=== Work to be completed ===
Transcribe only the part of the material below that begins at the line containing "turquoise fork: 1 -> 4" and ends at the line containing "white cutting board: 8 -> 6", with both kept and images left out.

=== Supplied data ===

'''

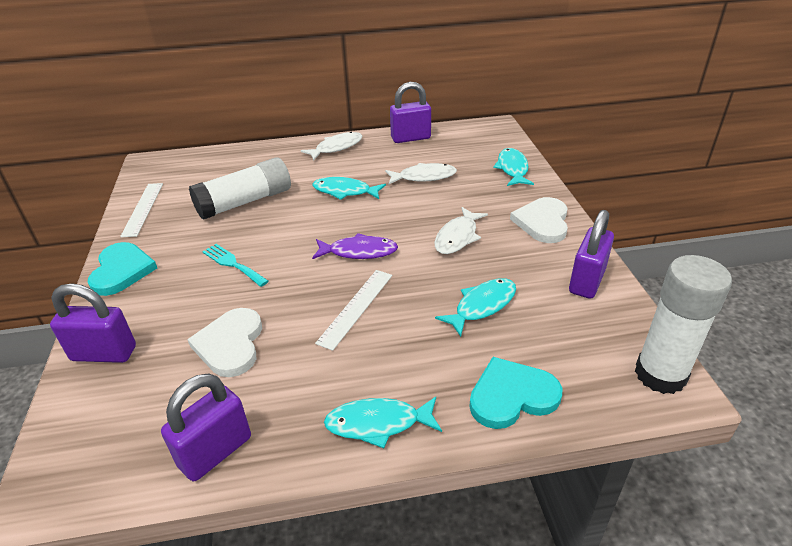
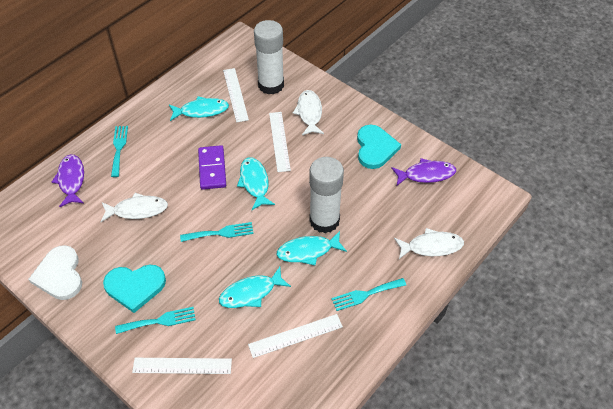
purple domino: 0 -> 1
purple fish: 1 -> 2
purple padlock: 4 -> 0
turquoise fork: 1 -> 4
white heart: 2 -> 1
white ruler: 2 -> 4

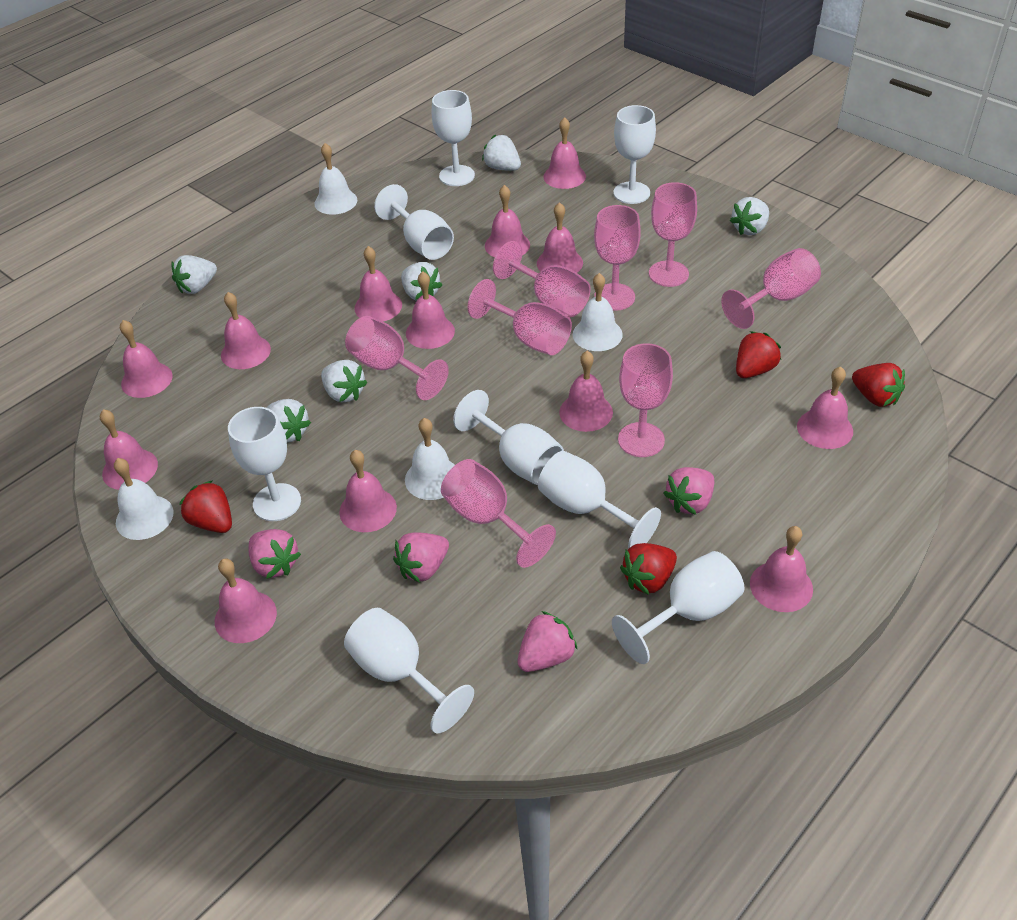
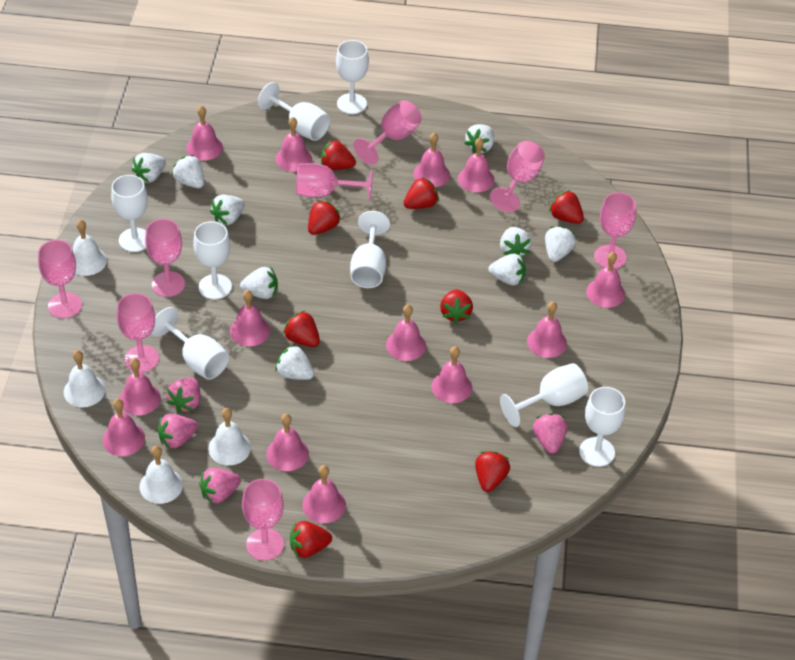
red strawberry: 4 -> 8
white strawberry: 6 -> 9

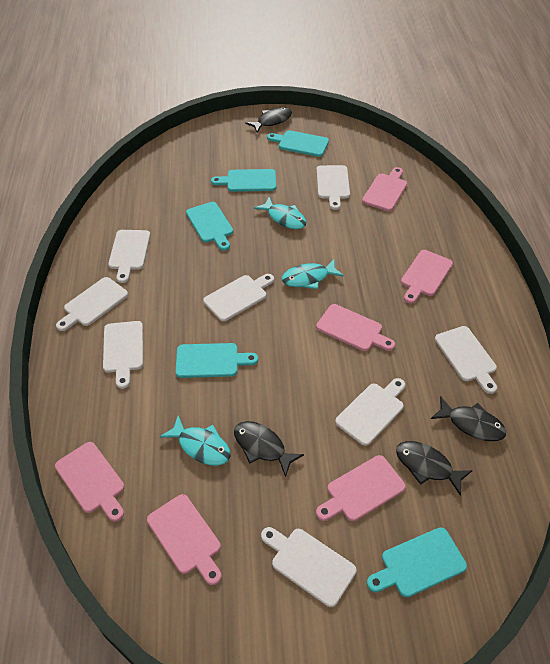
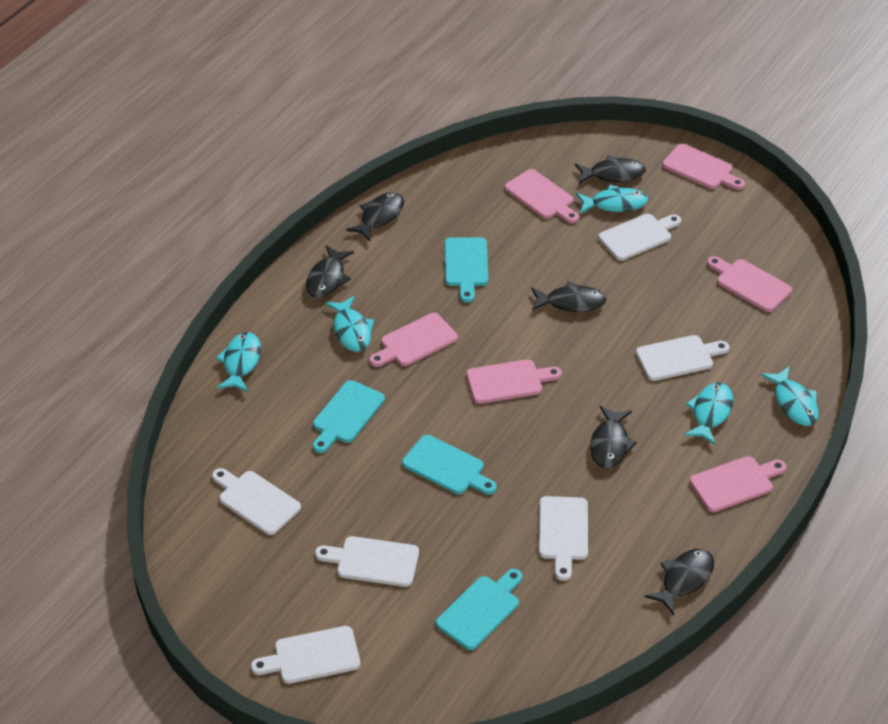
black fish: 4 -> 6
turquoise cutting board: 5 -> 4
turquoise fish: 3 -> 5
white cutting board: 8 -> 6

'''
'''

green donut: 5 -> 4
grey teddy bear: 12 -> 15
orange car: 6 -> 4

'''

=== Exercise response ===
turquoise fork: 1 -> 4
white heart: 2 -> 1
white ruler: 2 -> 4

red strawberry: 4 -> 8
white strawberry: 6 -> 9

black fish: 4 -> 6
turquoise cutting board: 5 -> 4
turquoise fish: 3 -> 5
white cutting board: 8 -> 6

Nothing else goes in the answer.